• **REQUIREMENT**: Would you reproduce exactly the lines below from the one holding "blue arrow: (115, 120)" through the one holding "yellow circle: (24, 63)", inclusive, and no others?

Geometric shape edit sequences
┏━━

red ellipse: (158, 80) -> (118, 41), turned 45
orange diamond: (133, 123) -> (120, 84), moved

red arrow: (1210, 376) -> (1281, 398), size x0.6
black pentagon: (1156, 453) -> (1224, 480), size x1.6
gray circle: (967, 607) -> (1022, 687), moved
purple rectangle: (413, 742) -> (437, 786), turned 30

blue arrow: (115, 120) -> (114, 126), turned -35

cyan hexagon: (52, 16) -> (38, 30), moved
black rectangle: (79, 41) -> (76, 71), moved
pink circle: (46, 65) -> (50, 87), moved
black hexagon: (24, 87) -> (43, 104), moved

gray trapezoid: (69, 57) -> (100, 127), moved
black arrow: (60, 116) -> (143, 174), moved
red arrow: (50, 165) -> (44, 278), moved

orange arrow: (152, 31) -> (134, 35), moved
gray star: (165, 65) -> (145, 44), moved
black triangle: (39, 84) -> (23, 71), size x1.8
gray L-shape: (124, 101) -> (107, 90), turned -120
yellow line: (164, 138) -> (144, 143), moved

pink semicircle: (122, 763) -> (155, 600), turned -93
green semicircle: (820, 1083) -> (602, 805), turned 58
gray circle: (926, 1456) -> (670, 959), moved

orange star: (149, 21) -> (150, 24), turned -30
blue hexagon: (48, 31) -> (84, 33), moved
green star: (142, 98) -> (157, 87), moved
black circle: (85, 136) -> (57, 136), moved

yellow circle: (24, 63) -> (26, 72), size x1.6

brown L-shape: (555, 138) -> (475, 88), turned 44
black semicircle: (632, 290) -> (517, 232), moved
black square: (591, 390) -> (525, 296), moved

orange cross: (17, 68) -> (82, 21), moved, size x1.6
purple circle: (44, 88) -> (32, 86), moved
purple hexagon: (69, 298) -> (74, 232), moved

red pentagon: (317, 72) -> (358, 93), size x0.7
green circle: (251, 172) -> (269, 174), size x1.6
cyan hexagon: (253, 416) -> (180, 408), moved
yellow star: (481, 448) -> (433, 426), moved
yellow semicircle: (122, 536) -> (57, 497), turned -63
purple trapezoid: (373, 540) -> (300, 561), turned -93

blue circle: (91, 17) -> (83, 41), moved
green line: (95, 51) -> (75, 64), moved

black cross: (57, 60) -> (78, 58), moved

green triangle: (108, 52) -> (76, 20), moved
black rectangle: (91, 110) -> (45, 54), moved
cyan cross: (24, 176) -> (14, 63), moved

┗━━

• **SOLUTION BELOW**:
blue arrow: (115, 120) -> (114, 126), turned -35

cyan hexagon: (52, 16) -> (38, 30), moved
black rectangle: (79, 41) -> (76, 71), moved
pink circle: (46, 65) -> (50, 87), moved
black hexagon: (24, 87) -> (43, 104), moved

gray trapezoid: (69, 57) -> (100, 127), moved
black arrow: (60, 116) -> (143, 174), moved
red arrow: (50, 165) -> (44, 278), moved

orange arrow: (152, 31) -> (134, 35), moved
gray star: (165, 65) -> (145, 44), moved
black triangle: (39, 84) -> (23, 71), size x1.8
gray L-shape: (124, 101) -> (107, 90), turned -120
yellow line: (164, 138) -> (144, 143), moved

pink semicircle: (122, 763) -> (155, 600), turned -93
green semicircle: (820, 1083) -> (602, 805), turned 58
gray circle: (926, 1456) -> (670, 959), moved

orange star: (149, 21) -> (150, 24), turned -30
blue hexagon: (48, 31) -> (84, 33), moved
green star: (142, 98) -> (157, 87), moved
black circle: (85, 136) -> (57, 136), moved

yellow circle: (24, 63) -> (26, 72), size x1.6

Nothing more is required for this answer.